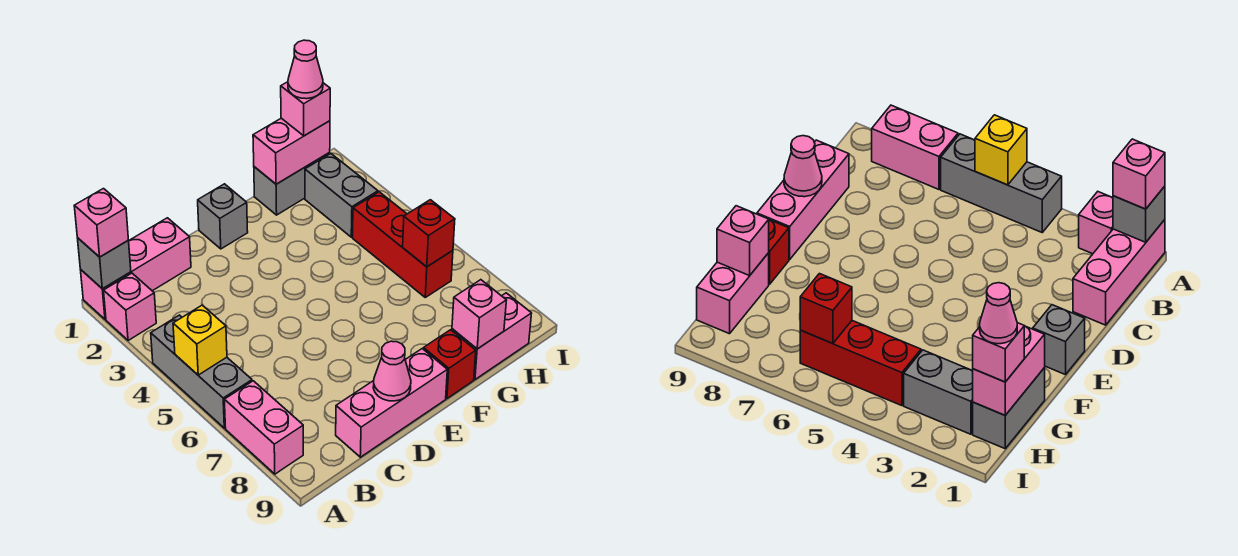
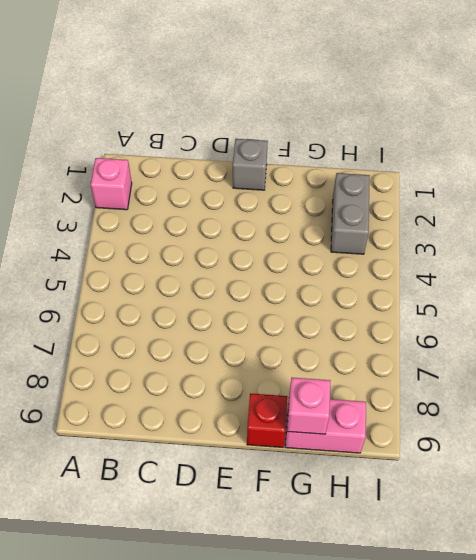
none -> pink brick A1:C1 level 1
none -> grey brick A4:A6 level 1
none -> pink brick A7:A8 level 1

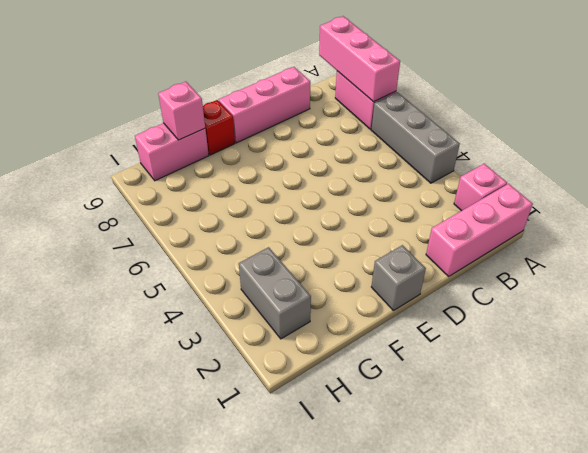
pink brick A7:A9 level 2 -> none
none -> grey brick G1:H1 level 1
none -> red brick H4:H6 level 1
none -> grey brick A1 level 2

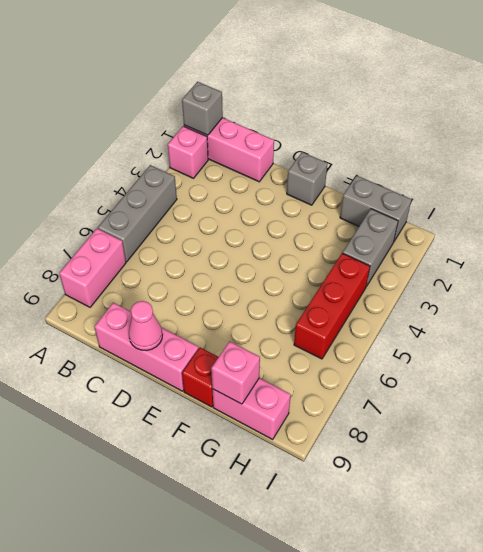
none -> yellow brick A5 level 2
none -> pink brick G1:H1 level 2
none -> red brick H6 level 2

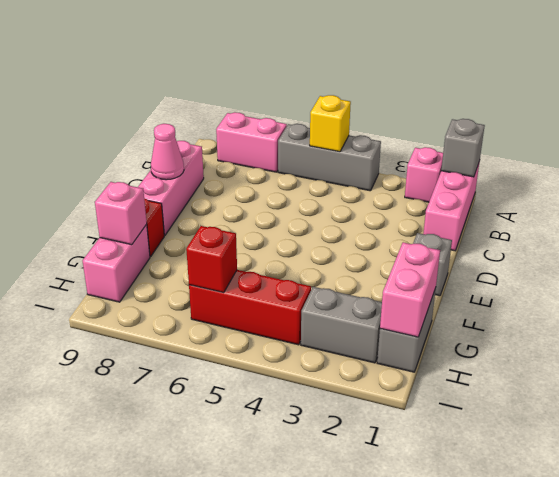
none -> pink brick A1 level 3
none -> pink brick H1 level 3
none -> pink cone H1 level 4

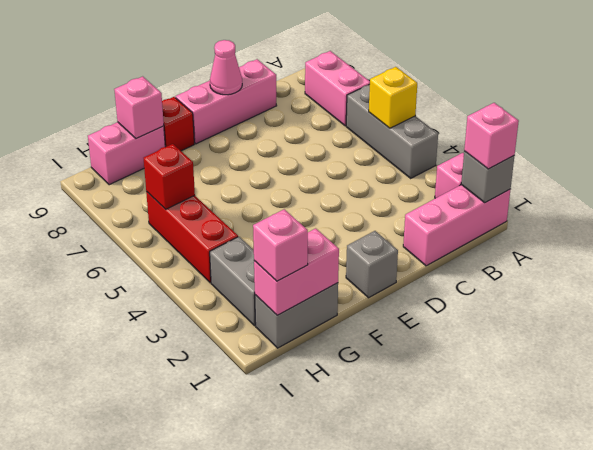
none -> pink cone H1 level 4

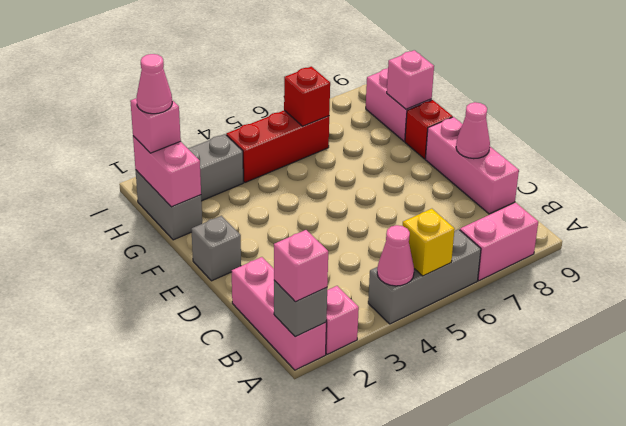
pink cone A4 level 2 -> none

-----

**WHAT THE EXERCISE ASKS:**
Your copy of the records above should be exact and contain no pictures.

**SOLUTION TO THIS TASK:**
none -> pink brick A1:C1 level 1
none -> grey brick A4:A6 level 1
none -> pink brick A7:A8 level 1

pink brick A7:A9 level 2 -> none
none -> grey brick G1:H1 level 1
none -> red brick H4:H6 level 1
none -> grey brick A1 level 2

none -> yellow brick A5 level 2
none -> pink brick G1:H1 level 2
none -> red brick H6 level 2

none -> pink brick A1 level 3
none -> pink brick H1 level 3
none -> pink cone H1 level 4

none -> pink cone H1 level 4

pink cone A4 level 2 -> none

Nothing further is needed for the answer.